• _Instructions to follow_: From the line with "IC3 pin SDA: IC2/GP4 -> SDA" through the line with "D4: LED (A IND, K GND) -> LED (A GND, K IND)", repeat the entries verbatim, both end lines included, and add nothing.
=== Given records ===
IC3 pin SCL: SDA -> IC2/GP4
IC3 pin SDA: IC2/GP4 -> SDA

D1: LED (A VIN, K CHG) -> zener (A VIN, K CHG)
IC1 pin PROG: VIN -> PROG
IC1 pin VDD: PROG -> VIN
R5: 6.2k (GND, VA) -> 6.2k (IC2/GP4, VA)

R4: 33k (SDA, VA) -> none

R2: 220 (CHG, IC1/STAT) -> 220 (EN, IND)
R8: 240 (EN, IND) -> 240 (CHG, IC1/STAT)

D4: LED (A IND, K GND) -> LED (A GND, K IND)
===
=== Given records ===
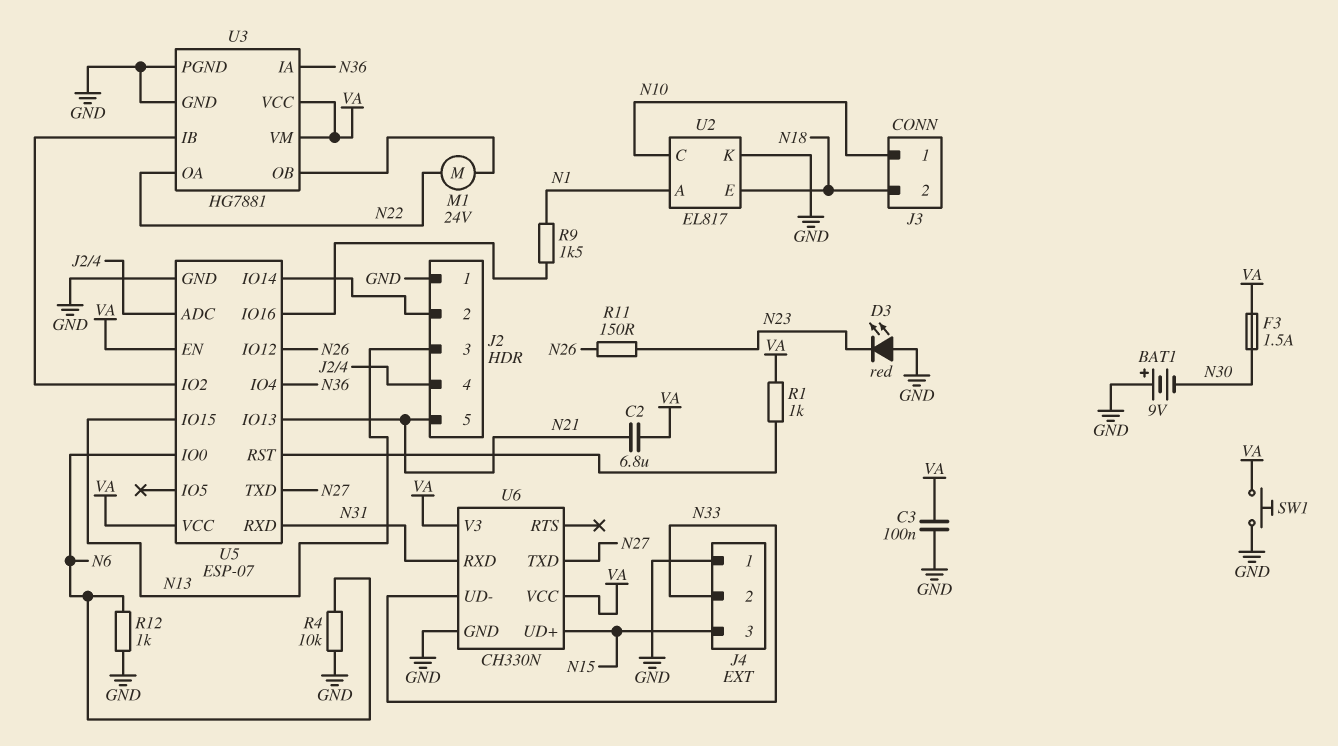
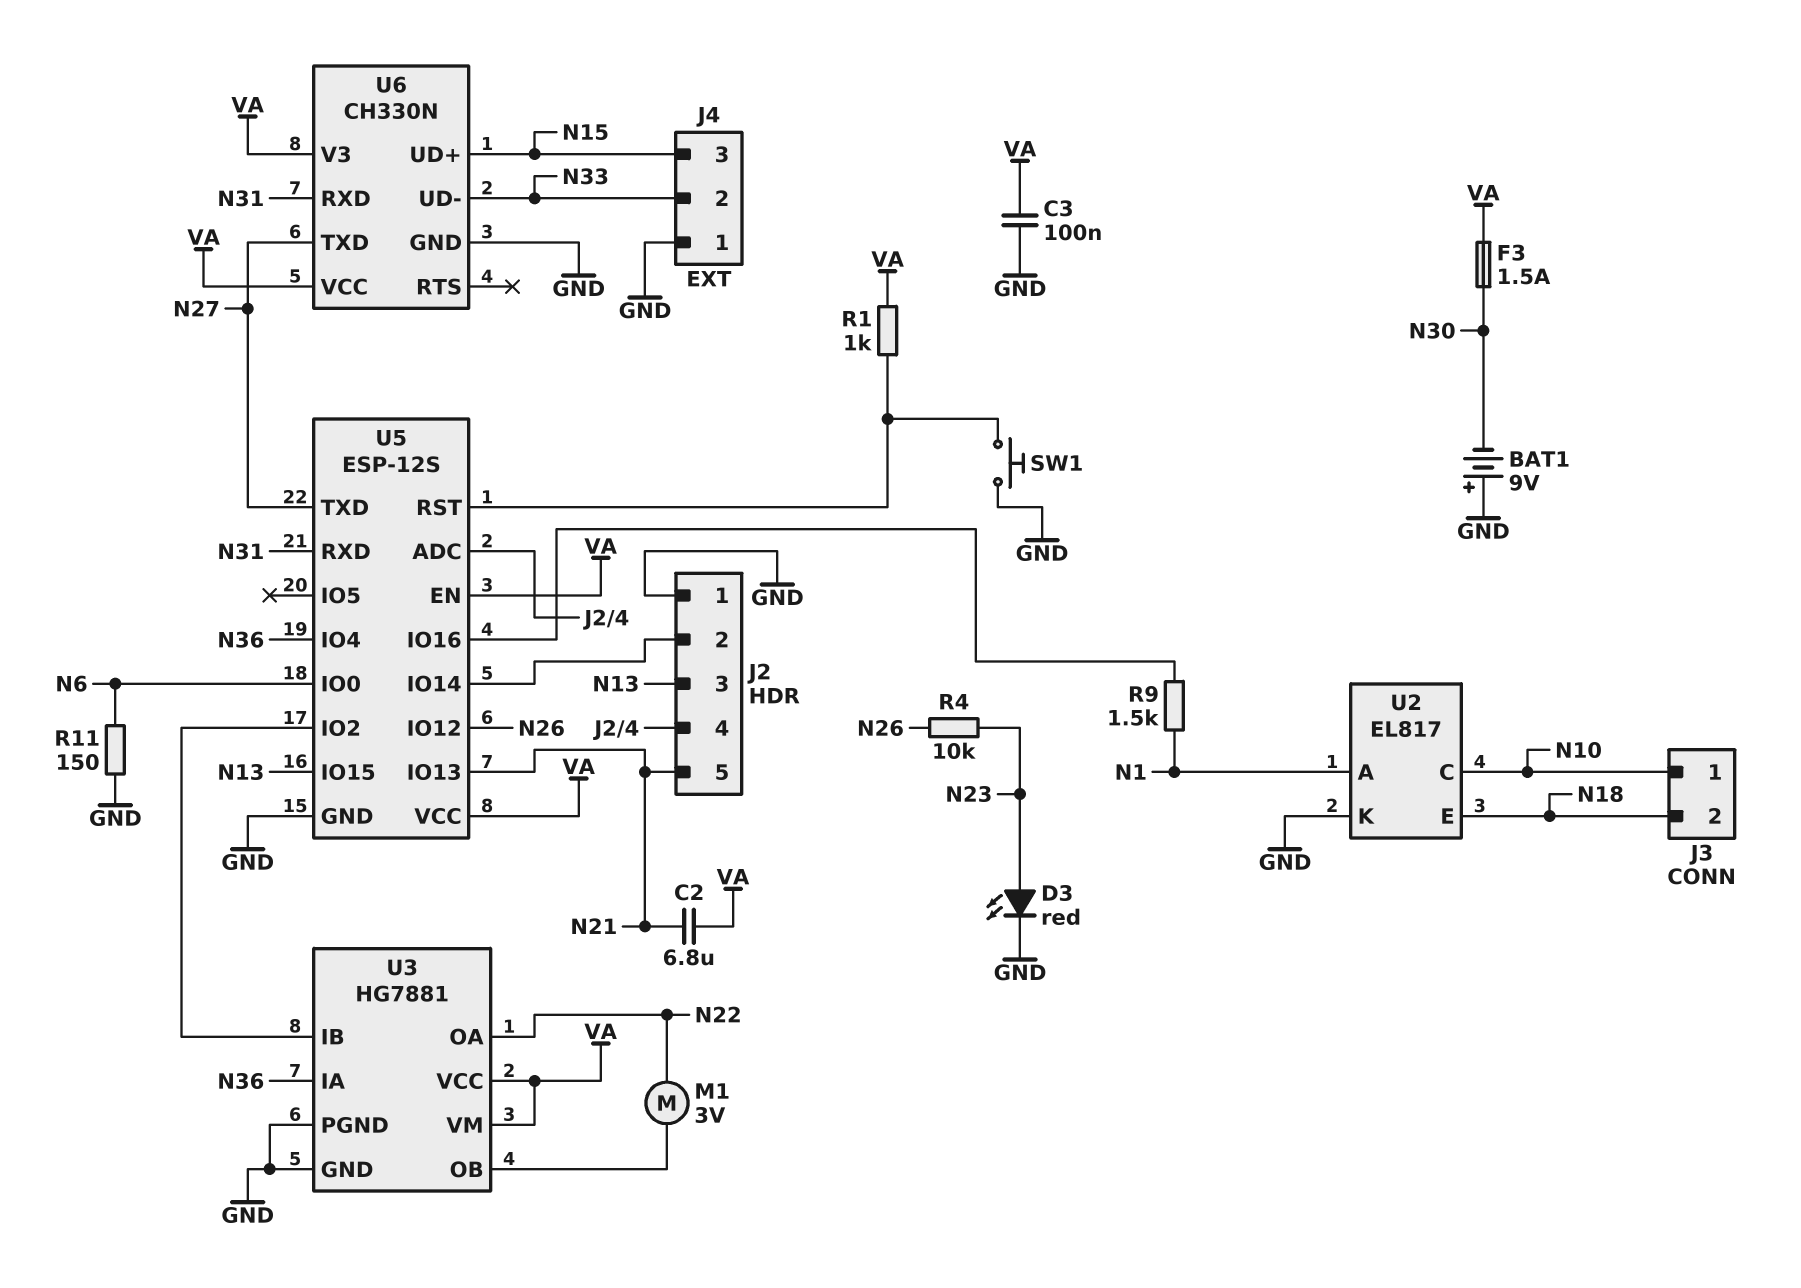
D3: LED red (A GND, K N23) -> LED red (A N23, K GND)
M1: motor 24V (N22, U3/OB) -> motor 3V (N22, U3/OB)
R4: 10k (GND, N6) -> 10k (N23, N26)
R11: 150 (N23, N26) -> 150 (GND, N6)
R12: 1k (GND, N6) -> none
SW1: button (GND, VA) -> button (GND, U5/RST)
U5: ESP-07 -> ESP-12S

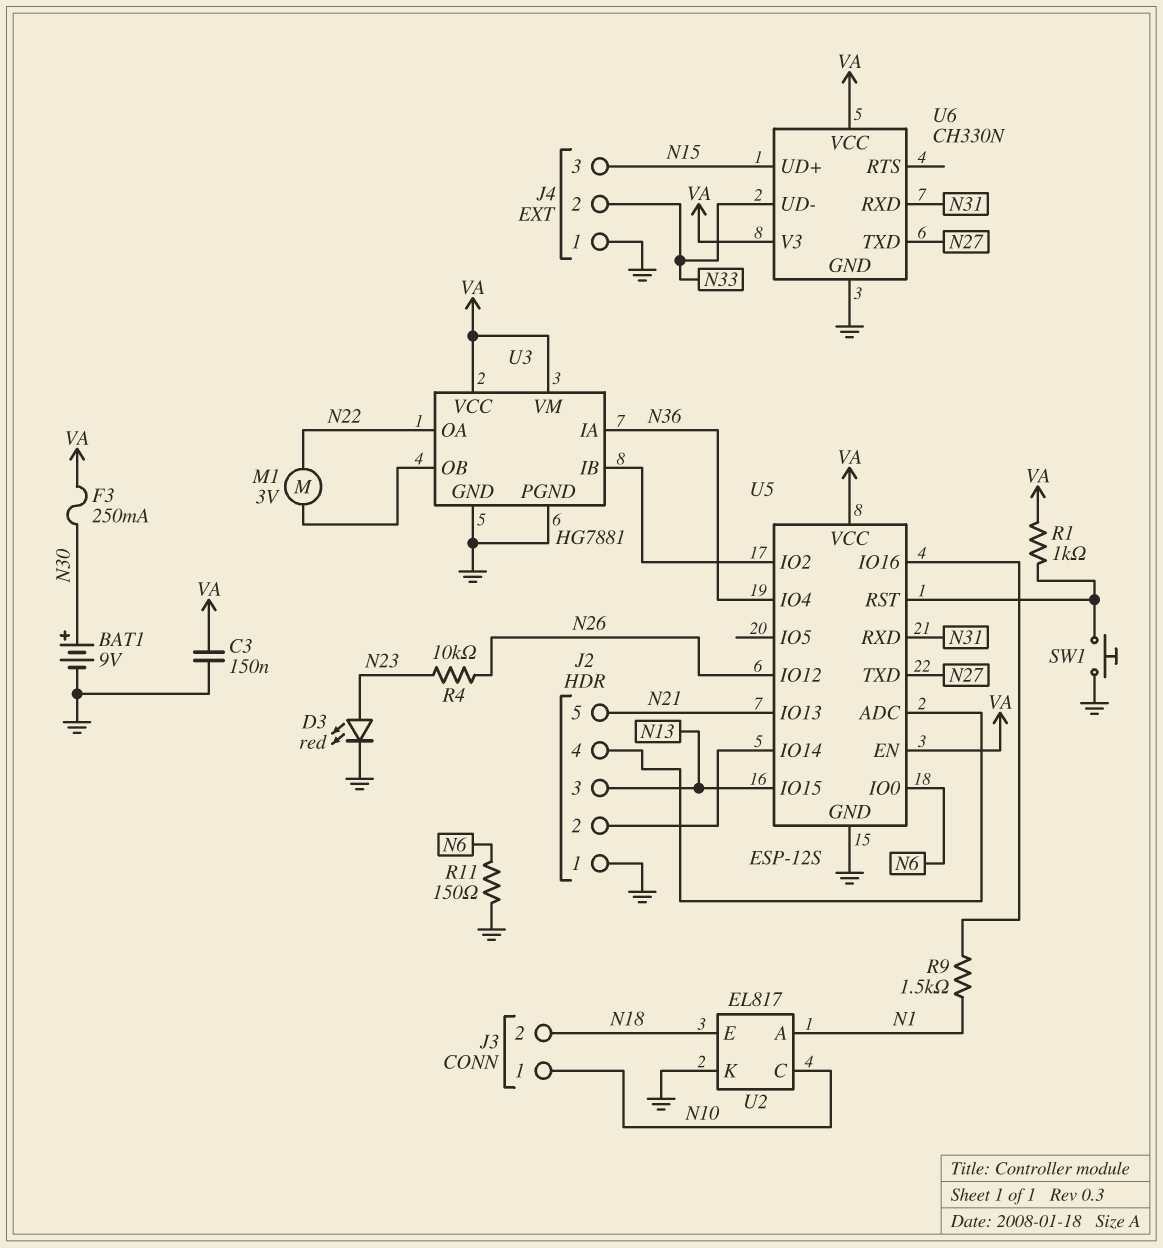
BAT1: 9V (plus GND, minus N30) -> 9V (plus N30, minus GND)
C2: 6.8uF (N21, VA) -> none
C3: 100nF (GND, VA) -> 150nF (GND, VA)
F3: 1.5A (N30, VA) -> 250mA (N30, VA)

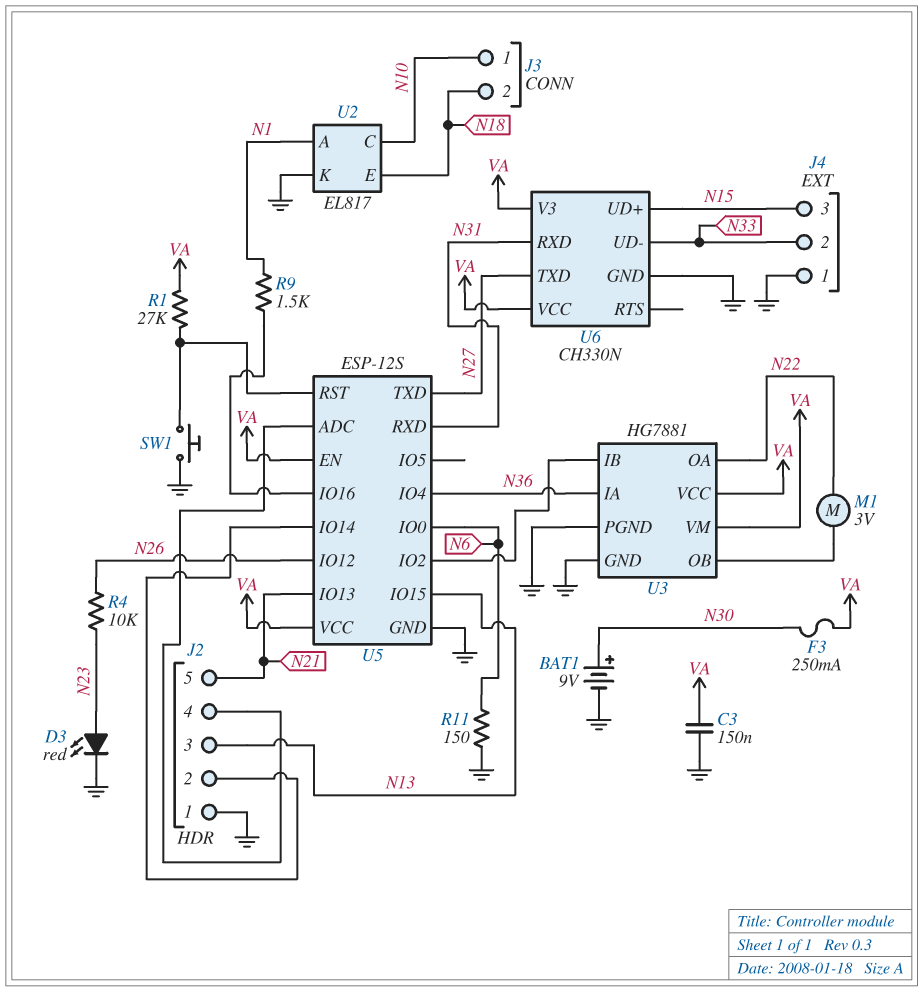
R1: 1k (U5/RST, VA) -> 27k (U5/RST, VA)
===
• _Result of the task_:
IC3 pin SDA: IC2/GP4 -> SDA

D1: LED (A VIN, K CHG) -> zener (A VIN, K CHG)
IC1 pin PROG: VIN -> PROG
IC1 pin VDD: PROG -> VIN
R5: 6.2k (GND, VA) -> 6.2k (IC2/GP4, VA)

R4: 33k (SDA, VA) -> none

R2: 220 (CHG, IC1/STAT) -> 220 (EN, IND)
R8: 240 (EN, IND) -> 240 (CHG, IC1/STAT)

D4: LED (A IND, K GND) -> LED (A GND, K IND)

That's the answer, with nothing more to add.